- **Task directions**: Please copy out the material from the line containing "outlet (705, 703)" to the line containing "translators (176, 369)", both of those lines included, without any change.

- **Dataset content**:
---+---

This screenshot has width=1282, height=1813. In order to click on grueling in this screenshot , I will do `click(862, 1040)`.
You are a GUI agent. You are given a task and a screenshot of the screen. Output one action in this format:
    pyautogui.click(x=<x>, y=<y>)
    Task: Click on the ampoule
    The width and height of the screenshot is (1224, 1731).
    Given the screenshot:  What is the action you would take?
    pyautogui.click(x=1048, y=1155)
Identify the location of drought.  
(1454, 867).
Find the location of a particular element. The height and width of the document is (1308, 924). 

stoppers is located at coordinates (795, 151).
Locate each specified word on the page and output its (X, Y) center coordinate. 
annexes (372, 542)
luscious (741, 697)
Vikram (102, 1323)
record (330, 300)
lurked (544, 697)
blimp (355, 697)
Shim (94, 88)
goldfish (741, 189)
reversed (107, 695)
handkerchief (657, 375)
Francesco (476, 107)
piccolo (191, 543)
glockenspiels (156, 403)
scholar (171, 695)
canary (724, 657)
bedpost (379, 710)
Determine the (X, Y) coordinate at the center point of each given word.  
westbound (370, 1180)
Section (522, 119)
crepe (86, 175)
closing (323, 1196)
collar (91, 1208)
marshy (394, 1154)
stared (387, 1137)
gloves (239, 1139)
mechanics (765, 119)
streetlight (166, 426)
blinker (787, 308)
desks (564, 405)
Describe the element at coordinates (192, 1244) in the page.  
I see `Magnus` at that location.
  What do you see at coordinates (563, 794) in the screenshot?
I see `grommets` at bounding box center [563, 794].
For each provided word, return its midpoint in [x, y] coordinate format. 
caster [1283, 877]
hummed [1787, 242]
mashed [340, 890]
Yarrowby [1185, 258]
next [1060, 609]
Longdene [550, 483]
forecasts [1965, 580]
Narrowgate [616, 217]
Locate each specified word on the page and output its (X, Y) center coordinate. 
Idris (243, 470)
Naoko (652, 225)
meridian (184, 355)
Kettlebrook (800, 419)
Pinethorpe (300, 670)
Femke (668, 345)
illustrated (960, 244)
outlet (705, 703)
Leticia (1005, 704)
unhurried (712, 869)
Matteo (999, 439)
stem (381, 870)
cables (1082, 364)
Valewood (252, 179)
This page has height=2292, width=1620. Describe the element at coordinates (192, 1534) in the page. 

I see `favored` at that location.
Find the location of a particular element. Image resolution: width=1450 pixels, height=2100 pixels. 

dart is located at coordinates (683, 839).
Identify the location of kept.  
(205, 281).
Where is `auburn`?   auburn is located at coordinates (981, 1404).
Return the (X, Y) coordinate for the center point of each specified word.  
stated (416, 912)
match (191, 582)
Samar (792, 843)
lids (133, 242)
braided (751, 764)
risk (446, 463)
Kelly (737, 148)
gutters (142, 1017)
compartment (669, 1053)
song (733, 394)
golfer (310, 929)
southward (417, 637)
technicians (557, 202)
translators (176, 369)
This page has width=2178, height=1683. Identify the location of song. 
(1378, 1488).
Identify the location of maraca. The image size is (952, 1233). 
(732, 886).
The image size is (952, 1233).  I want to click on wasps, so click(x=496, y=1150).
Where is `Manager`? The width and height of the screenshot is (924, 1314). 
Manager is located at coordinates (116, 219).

---+---

- **Output below**:
outlet (705, 703)
Leticia (1005, 704)
unhurried (712, 869)
Matteo (999, 439)
stem (381, 870)
cables (1082, 364)
Valewood (252, 179)
This page has height=2292, width=1620. Describe the element at coordinates (192, 1534) in the page. 

I see `favored` at that location.
Find the location of a particular element. Image resolution: width=1450 pixels, height=2100 pixels. 

dart is located at coordinates (683, 839).
Identify the location of kept.  
(205, 281).
Where is `auburn`?   auburn is located at coordinates (981, 1404).
Return the (X, Y) coordinate for the center point of each specified word.  
stated (416, 912)
match (191, 582)
Samar (792, 843)
lids (133, 242)
braided (751, 764)
risk (446, 463)
Kelly (737, 148)
gutters (142, 1017)
compartment (669, 1053)
song (733, 394)
golfer (310, 929)
southward (417, 637)
technicians (557, 202)
translators (176, 369)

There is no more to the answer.